_DATA UNDER STUDY_
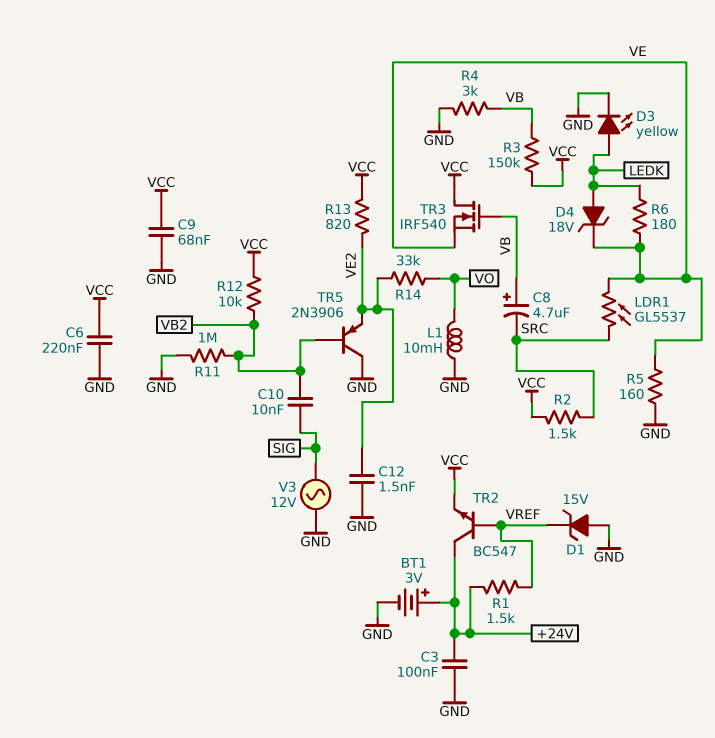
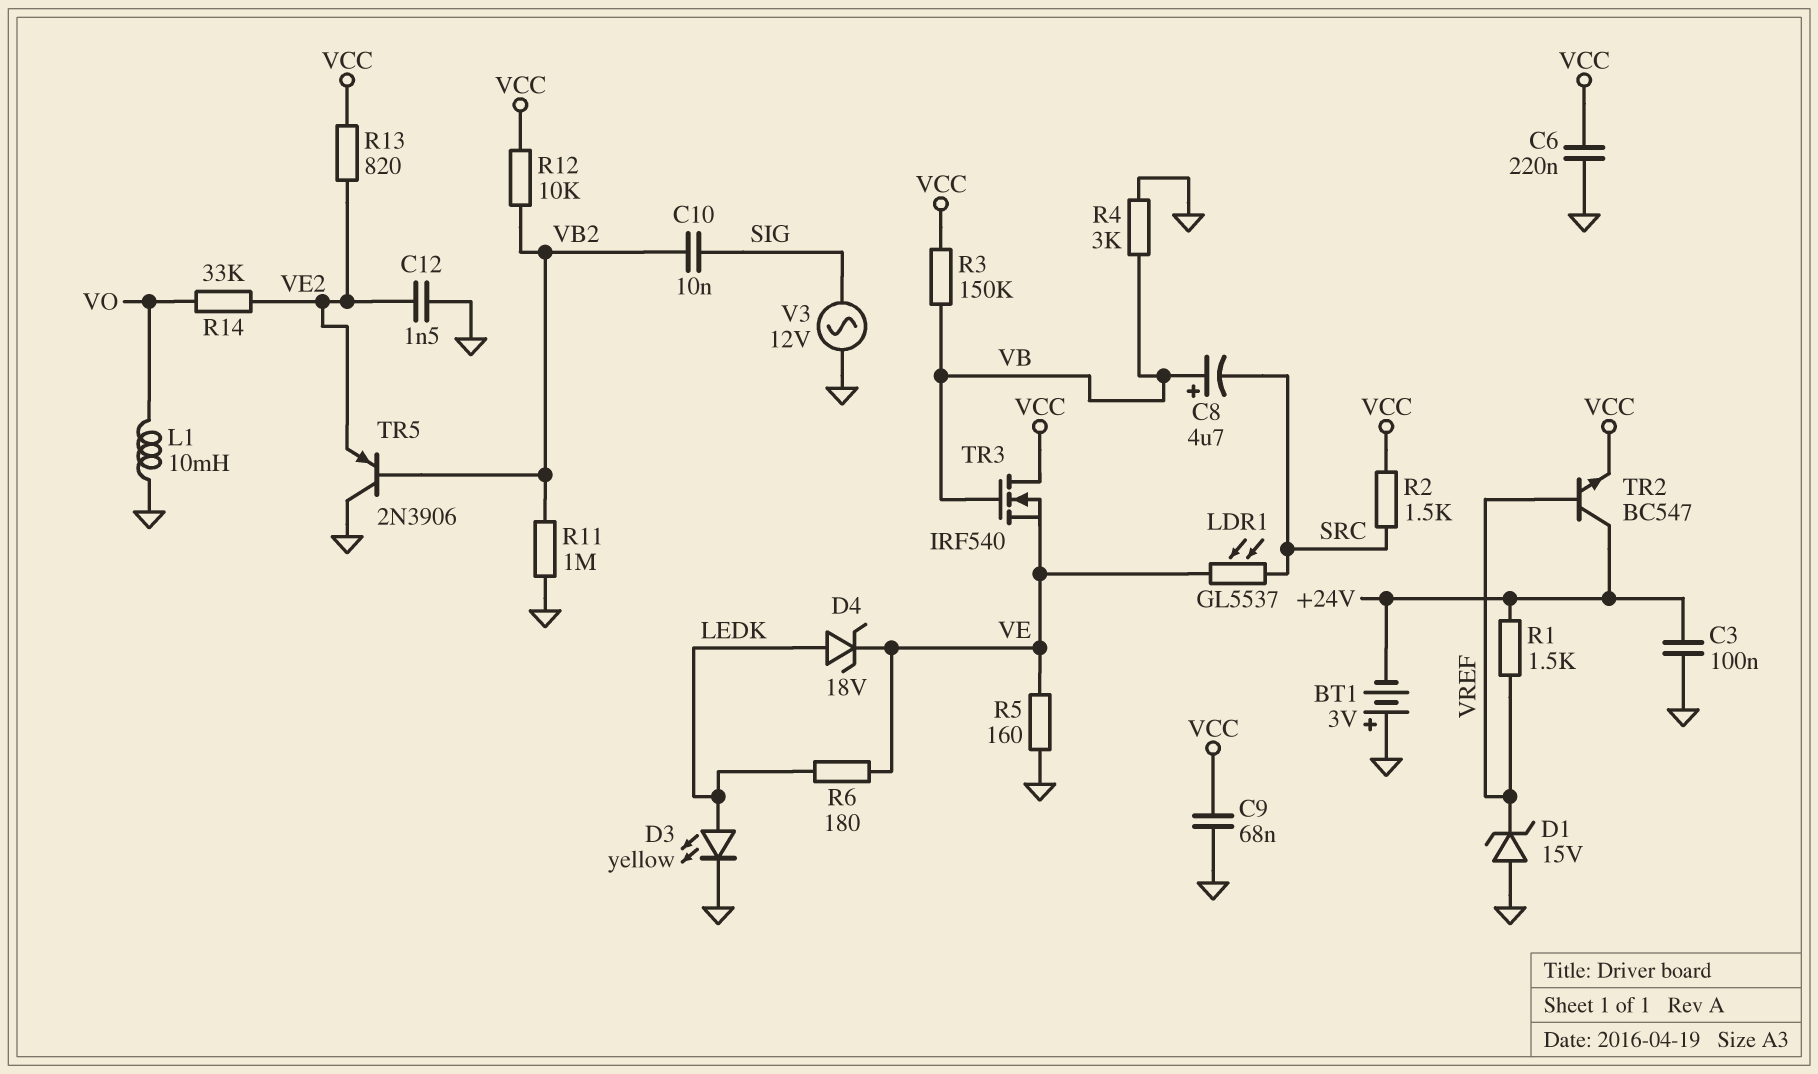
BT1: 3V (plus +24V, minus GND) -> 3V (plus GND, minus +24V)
...
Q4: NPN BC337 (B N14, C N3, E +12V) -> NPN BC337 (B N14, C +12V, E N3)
* * *
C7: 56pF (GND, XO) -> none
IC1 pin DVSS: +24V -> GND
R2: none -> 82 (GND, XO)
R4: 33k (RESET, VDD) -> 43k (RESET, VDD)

_TASK DETAILS_
Return word for word the lines above from the line with "IC1 pin DVSS: +24V -> GND" to the line with "R4: 33k (RESET, VDD) -> 43k (RESET, VDD)", including both and leaving out all others.

_SOLUTION_
IC1 pin DVSS: +24V -> GND
R2: none -> 82 (GND, XO)
R4: 33k (RESET, VDD) -> 43k (RESET, VDD)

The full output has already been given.